= Given problem =
Rewrite the stretch from the start of the records through the line containing "Kofi is located at coordinates (541, 1238).", changing "center" to "midpoint" and leaving everything else as it is.
Start Provided information
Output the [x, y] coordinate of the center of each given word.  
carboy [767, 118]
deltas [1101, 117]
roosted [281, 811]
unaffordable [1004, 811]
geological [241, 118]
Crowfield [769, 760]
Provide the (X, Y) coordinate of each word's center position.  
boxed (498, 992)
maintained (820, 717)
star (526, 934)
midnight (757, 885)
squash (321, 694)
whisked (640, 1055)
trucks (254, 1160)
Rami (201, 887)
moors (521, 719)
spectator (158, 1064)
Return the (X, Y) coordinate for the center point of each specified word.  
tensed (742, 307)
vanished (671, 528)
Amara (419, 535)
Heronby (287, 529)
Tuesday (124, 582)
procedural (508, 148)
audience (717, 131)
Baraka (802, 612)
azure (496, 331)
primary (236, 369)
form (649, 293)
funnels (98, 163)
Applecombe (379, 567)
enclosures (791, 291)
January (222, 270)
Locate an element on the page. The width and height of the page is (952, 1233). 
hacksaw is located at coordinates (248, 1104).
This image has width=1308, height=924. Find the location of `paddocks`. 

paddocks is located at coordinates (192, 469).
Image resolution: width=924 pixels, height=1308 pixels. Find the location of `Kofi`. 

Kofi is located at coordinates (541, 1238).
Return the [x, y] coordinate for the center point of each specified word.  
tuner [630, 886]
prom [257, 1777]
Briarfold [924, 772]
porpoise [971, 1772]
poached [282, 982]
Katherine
End Provided information
= Written answer =
Output the [x, y] coordinate of the midpoint of each given word.  
carboy [767, 118]
deltas [1101, 117]
roosted [281, 811]
unaffordable [1004, 811]
geological [241, 118]
Crowfield [769, 760]
Provide the (X, Y) coordinate of each word's midpoint position.  
boxed (498, 992)
maintained (820, 717)
star (526, 934)
midnight (757, 885)
squash (321, 694)
whisked (640, 1055)
trucks (254, 1160)
Rami (201, 887)
moors (521, 719)
spectator (158, 1064)
Return the (X, Y) coordinate for the midpoint point of each specified word.  
tensed (742, 307)
vanished (671, 528)
Amara (419, 535)
Heronby (287, 529)
Tuesday (124, 582)
procedural (508, 148)
audience (717, 131)
Baraka (802, 612)
azure (496, 331)
primary (236, 369)
form (649, 293)
funnels (98, 163)
Applecombe (379, 567)
enclosures (791, 291)
January (222, 270)
Locate an element on the page. The width and height of the page is (952, 1233). 
hacksaw is located at coordinates (248, 1104).
This image has width=1308, height=924. Find the location of `paddocks`. 

paddocks is located at coordinates (192, 469).
Image resolution: width=924 pixels, height=1308 pixels. Find the location of `Kofi`. 

Kofi is located at coordinates (541, 1238).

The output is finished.